START Material for the task

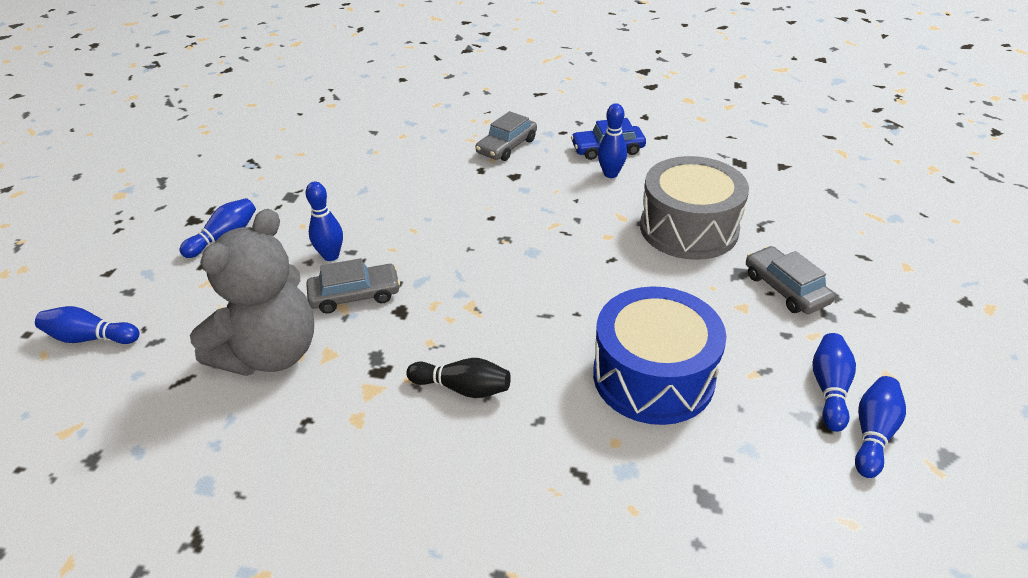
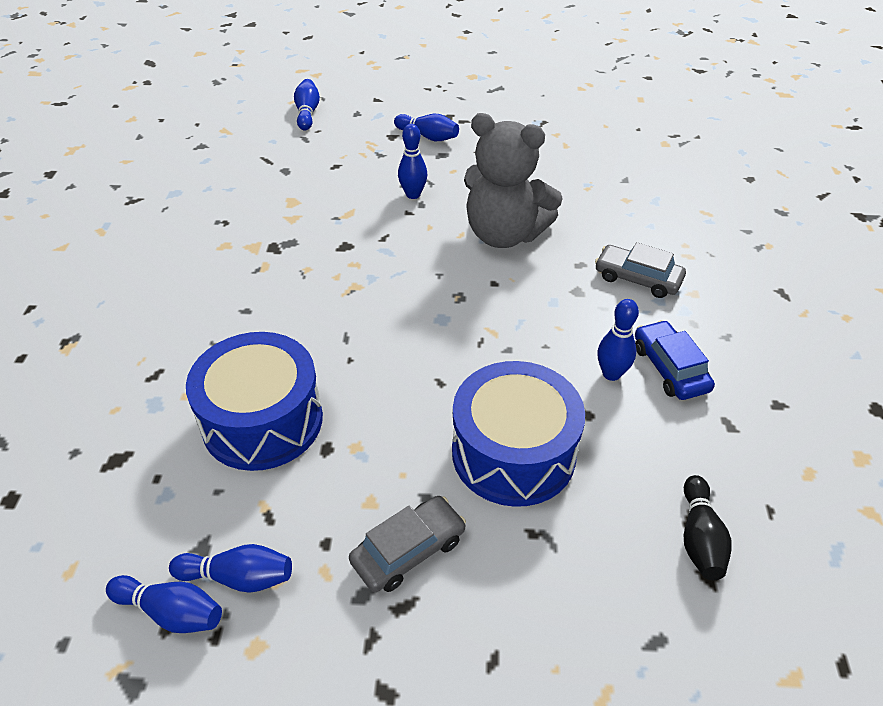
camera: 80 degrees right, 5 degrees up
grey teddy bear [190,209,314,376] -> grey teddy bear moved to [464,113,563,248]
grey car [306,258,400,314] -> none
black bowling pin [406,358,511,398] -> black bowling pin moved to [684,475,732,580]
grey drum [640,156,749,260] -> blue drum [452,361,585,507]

END Material for the task
START Material for the task

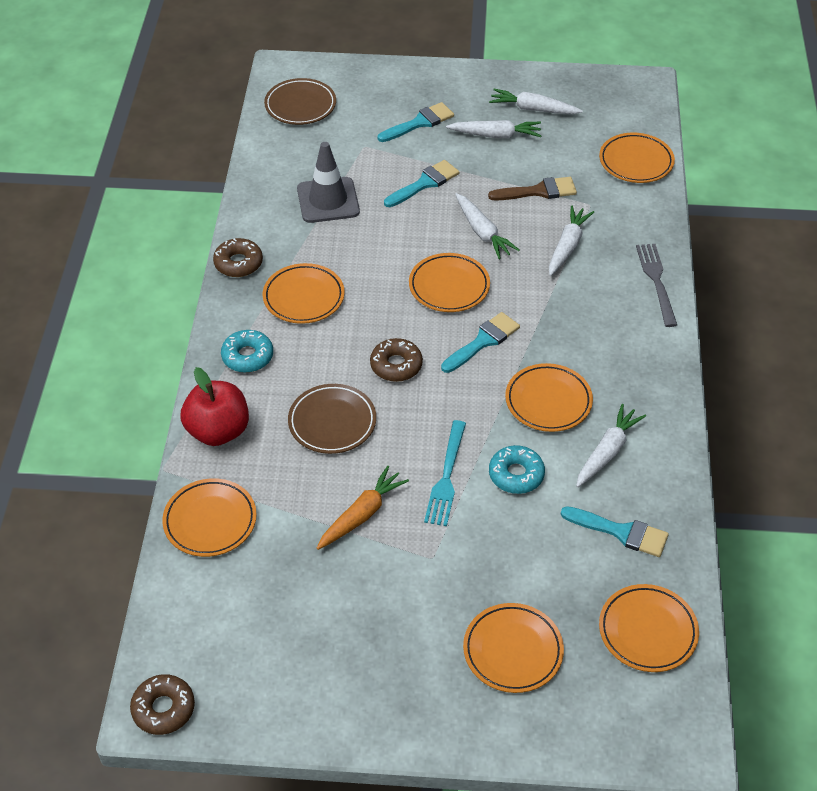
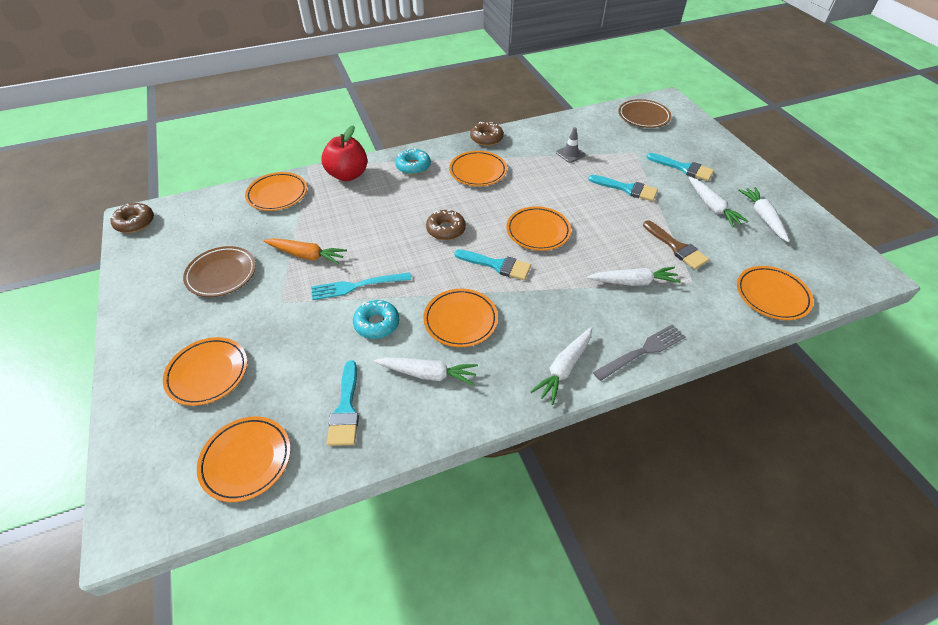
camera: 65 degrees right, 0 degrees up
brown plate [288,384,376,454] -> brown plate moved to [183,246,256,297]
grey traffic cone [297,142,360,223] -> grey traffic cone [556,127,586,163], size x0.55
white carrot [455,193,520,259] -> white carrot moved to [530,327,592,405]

END Material for the task
START Material for the task

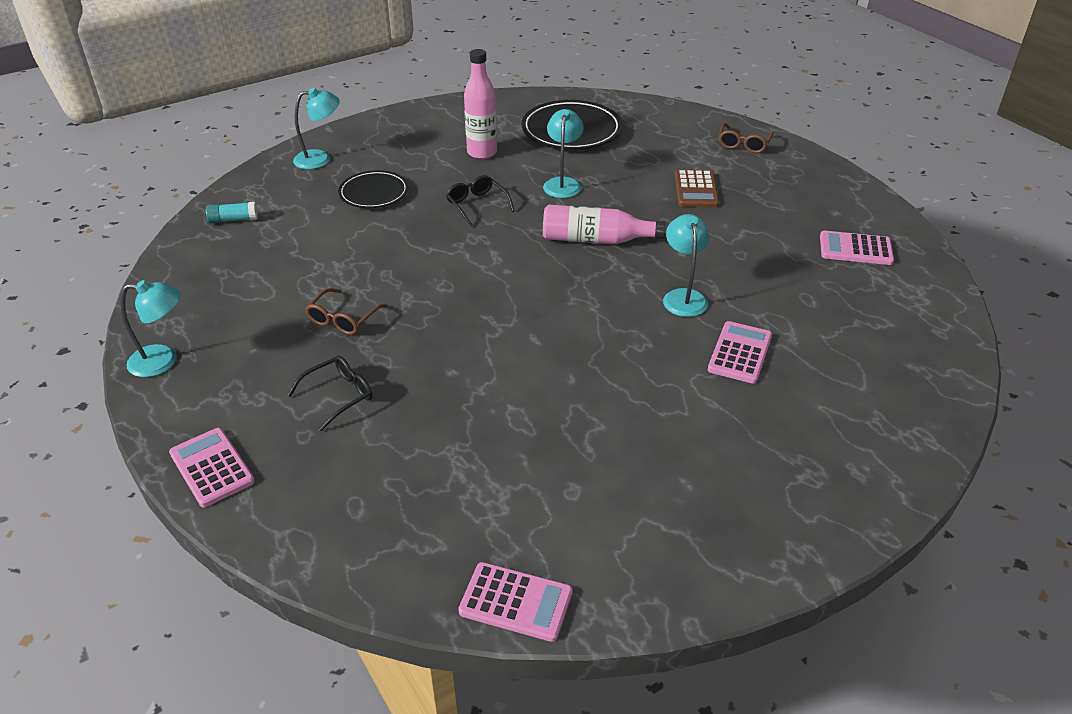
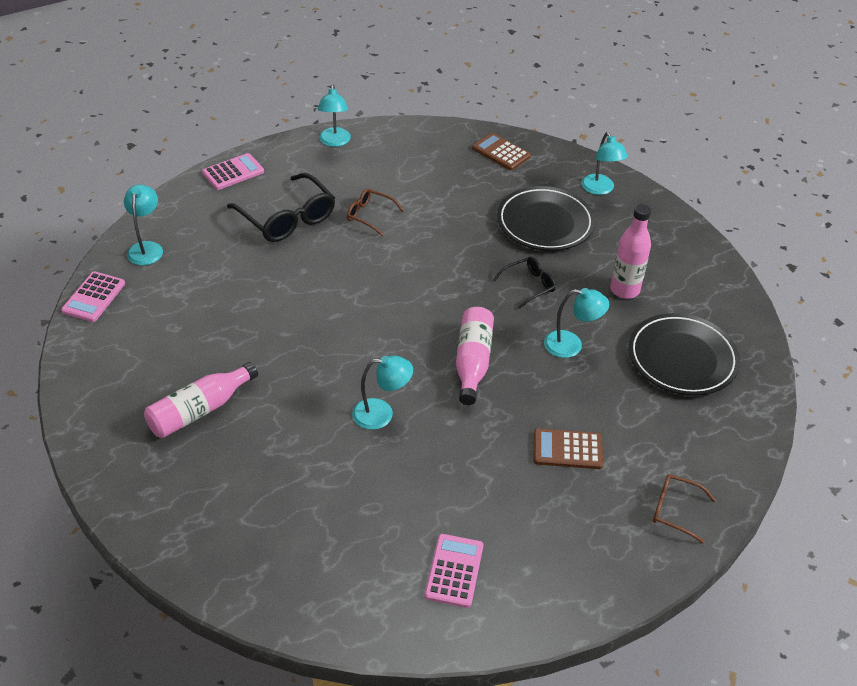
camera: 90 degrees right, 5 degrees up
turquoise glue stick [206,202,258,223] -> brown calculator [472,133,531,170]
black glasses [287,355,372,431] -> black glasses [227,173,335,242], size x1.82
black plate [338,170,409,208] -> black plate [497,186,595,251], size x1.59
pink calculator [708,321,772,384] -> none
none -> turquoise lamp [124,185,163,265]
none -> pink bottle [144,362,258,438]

END Material for the task

Print, without alteration, only the lines above between the one holding "grey traffic cone [297,142,360,223]" and the one holding "white carrot [455,193,520,259]", inclusive.

grey traffic cone [297,142,360,223] -> grey traffic cone [556,127,586,163], size x0.55
white carrot [455,193,520,259] -> white carrot moved to [530,327,592,405]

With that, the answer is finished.